*Goal of the exercise*: Give back the entries exactly as they read, leaving each image out.

[Start of Attachment]

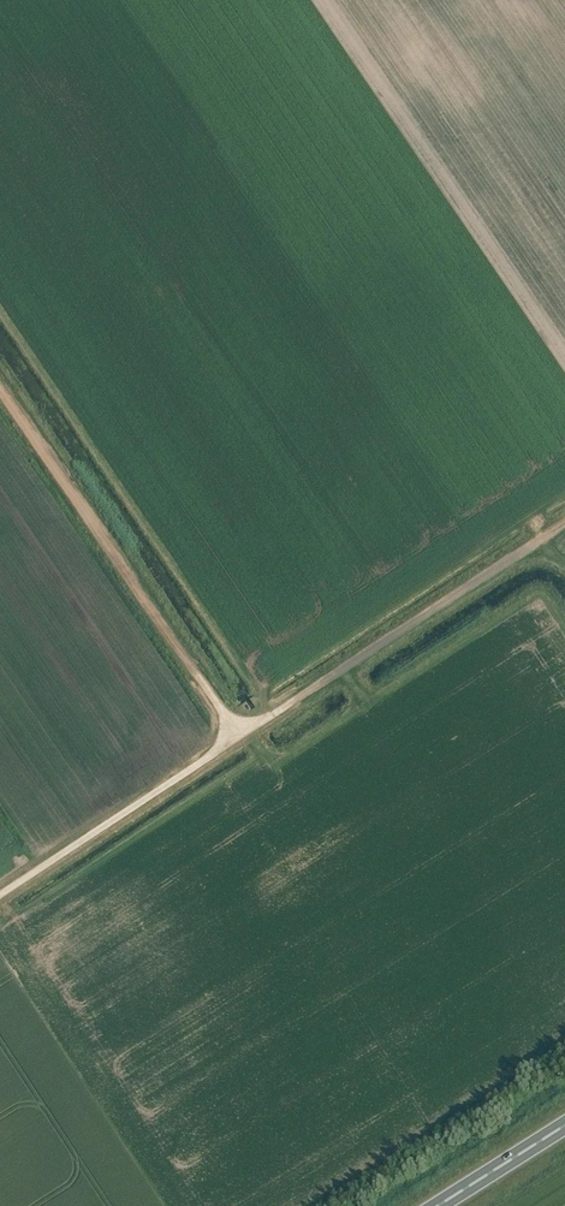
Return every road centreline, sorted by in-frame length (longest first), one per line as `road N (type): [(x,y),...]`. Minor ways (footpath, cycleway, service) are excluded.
road 1 (track): [(0,388),(238,736),(564,520)]
road 2 (unclassified): [(0,893),(238,736)]
road 3 (trunk): [(438,1205),(564,1126)]

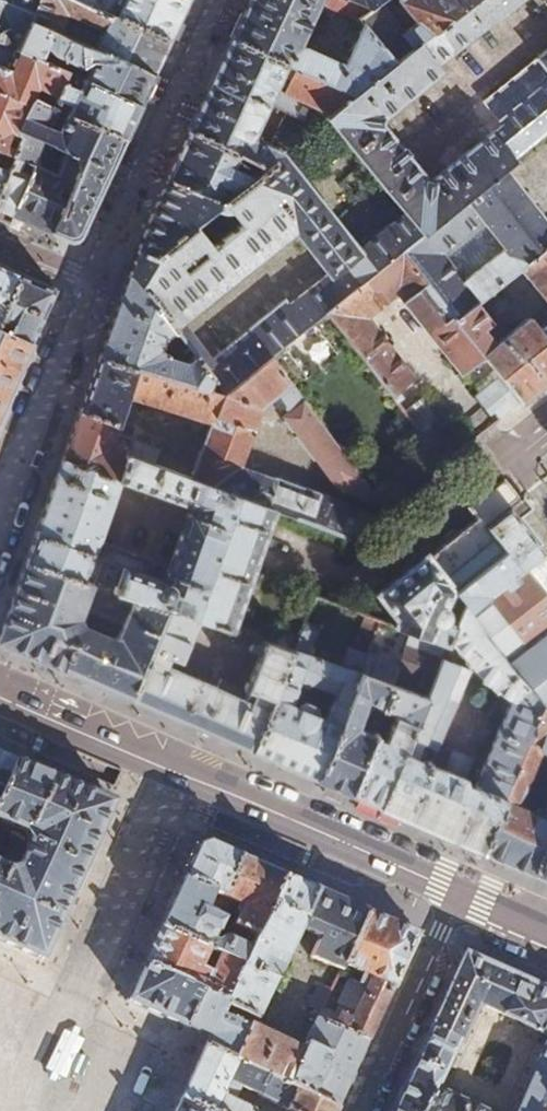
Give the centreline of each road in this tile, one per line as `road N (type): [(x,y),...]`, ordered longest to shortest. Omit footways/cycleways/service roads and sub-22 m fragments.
road 1 (primary): [(0,697),(461,892)]
road 2 (residential): [(0,498),(90,279),(0,240)]
road 3 (residential): [(546,431),(396,560),(353,583),(308,577)]
road 4 (residential): [(461,892),(358,1110)]

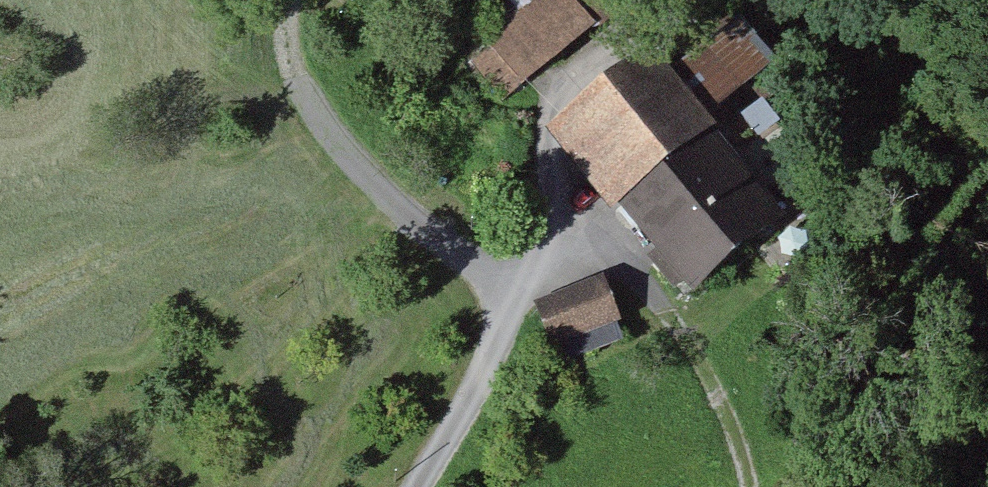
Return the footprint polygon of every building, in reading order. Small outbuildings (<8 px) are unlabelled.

[End of Attachment]

*Exercise result*:
Return every road centreline, sorted by in-frame length (longest first), one per line as `road N (type): [(x,y),...]`. Minor ways (footpath, cycleway, service) are excluded.
road 1 (track): [(0,388),(238,736),(564,520)]
road 2 (unclassified): [(0,893),(238,736)]
road 3 (trunk): [(438,1205),(564,1126)]

Give the centreline of each road in this tile, one per line as `road N (type): [(x,y),...]`, ordered longest to shortest. Omit footways/cycleways/service roads and sub-22 m fragments.
road 1 (primary): [(0,697),(461,892)]
road 2 (residential): [(0,498),(90,279),(0,240)]
road 3 (residential): [(546,431),(396,560),(353,583),(308,577)]
road 4 (residential): [(461,892),(358,1110)]

Return the footprint polygon of every building, in reading order. Small outbuildings (<8 px) are unlabelled.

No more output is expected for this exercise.